(Per-category count data)
■ ■ ■ ■ ■
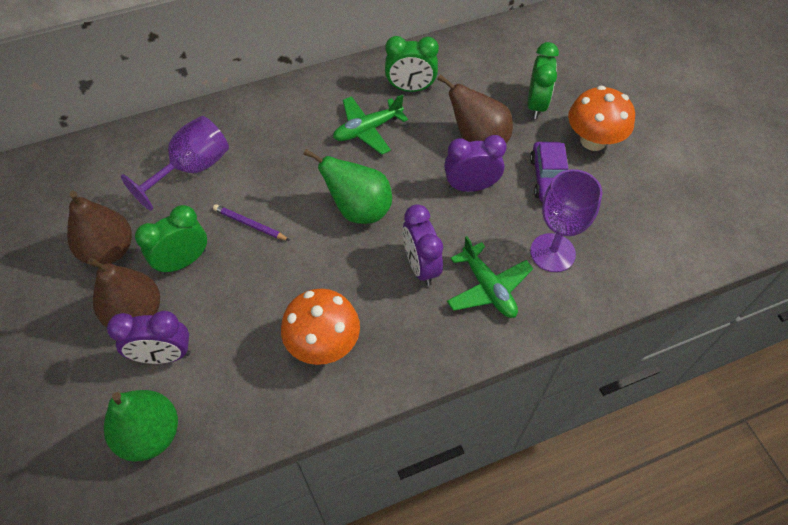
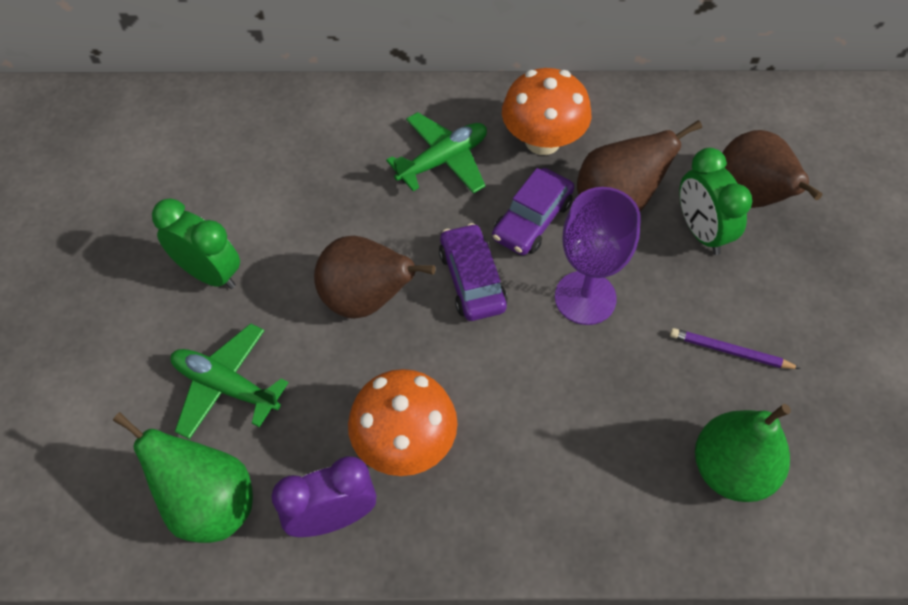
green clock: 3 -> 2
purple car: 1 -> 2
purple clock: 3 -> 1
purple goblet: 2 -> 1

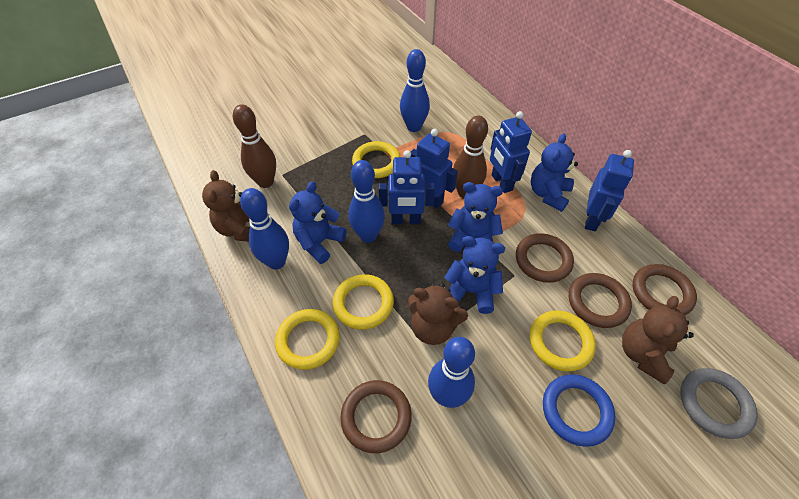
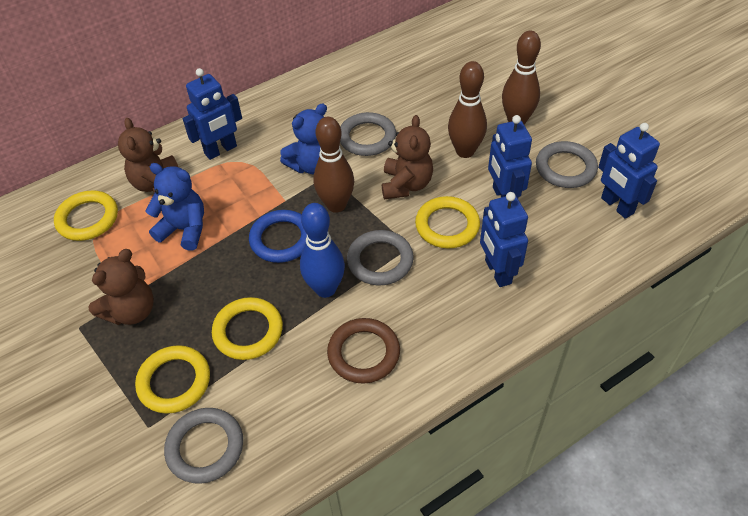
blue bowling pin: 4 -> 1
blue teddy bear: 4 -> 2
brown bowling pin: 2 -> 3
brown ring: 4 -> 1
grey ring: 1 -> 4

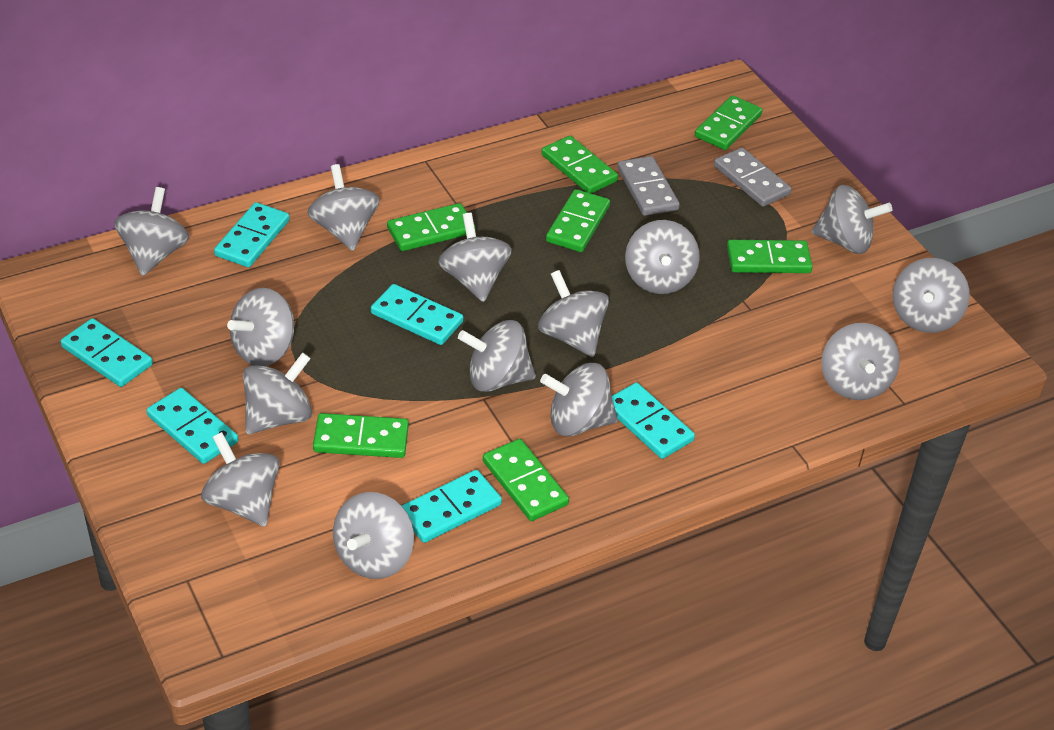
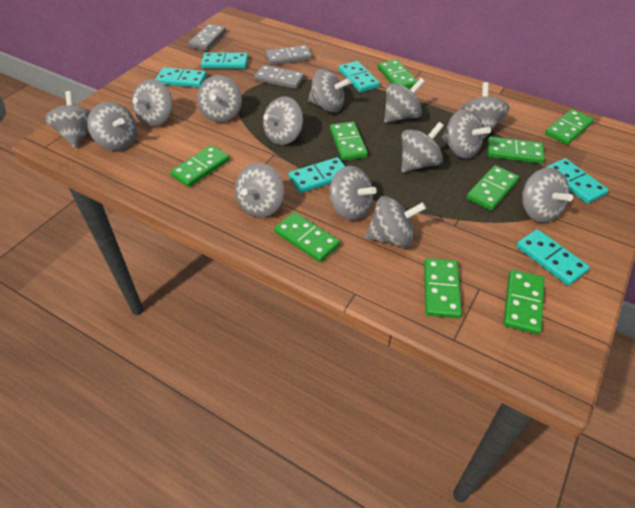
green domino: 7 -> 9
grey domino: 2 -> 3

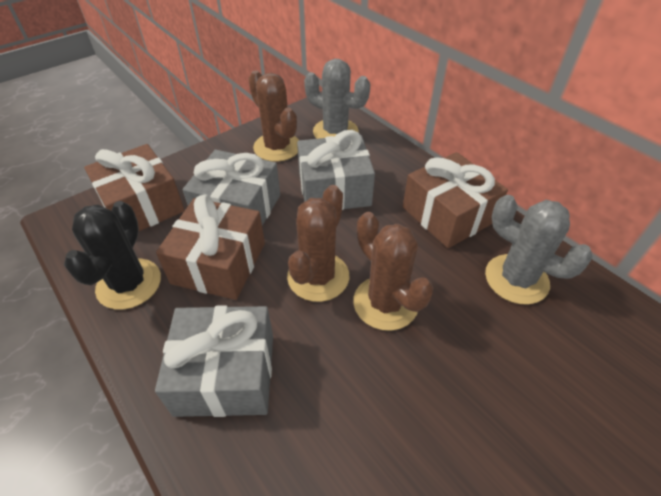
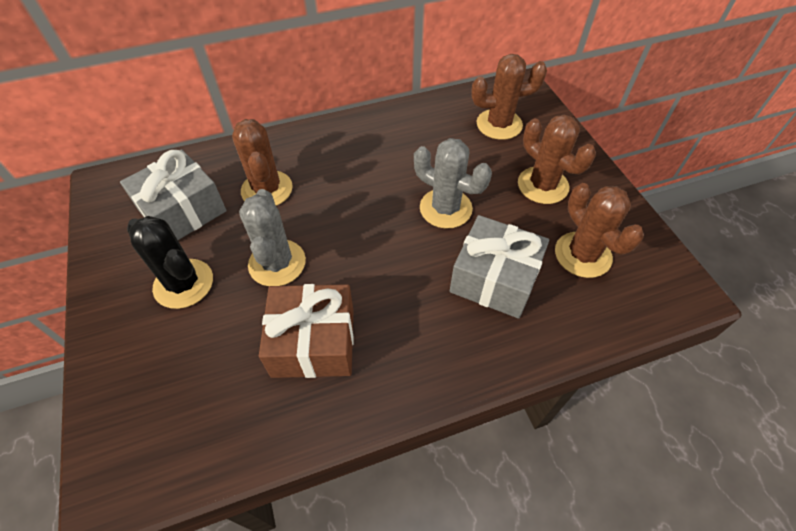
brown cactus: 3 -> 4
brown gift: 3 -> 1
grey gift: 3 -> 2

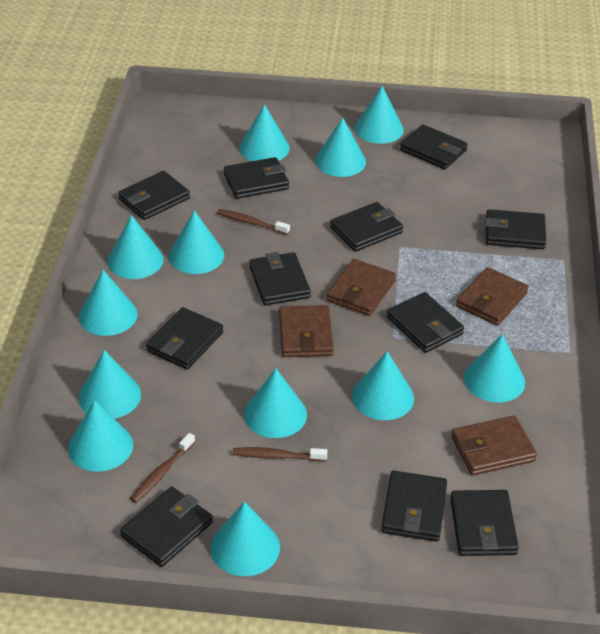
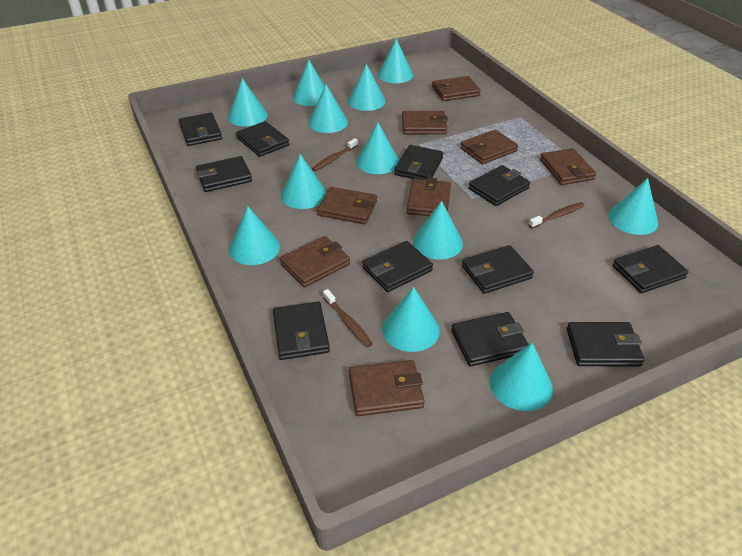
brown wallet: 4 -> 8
■ ■ ■ ■ ■
▸ **Required work**: Starting at the line that holds "grey ring: 1 -> 4", retype every line through the end of the data, both ends included. Pictures stay out of the copy.

▸ **Expected output**:
grey ring: 1 -> 4

green domino: 7 -> 9
grey domino: 2 -> 3

brown cactus: 3 -> 4
brown gift: 3 -> 1
grey gift: 3 -> 2

brown wallet: 4 -> 8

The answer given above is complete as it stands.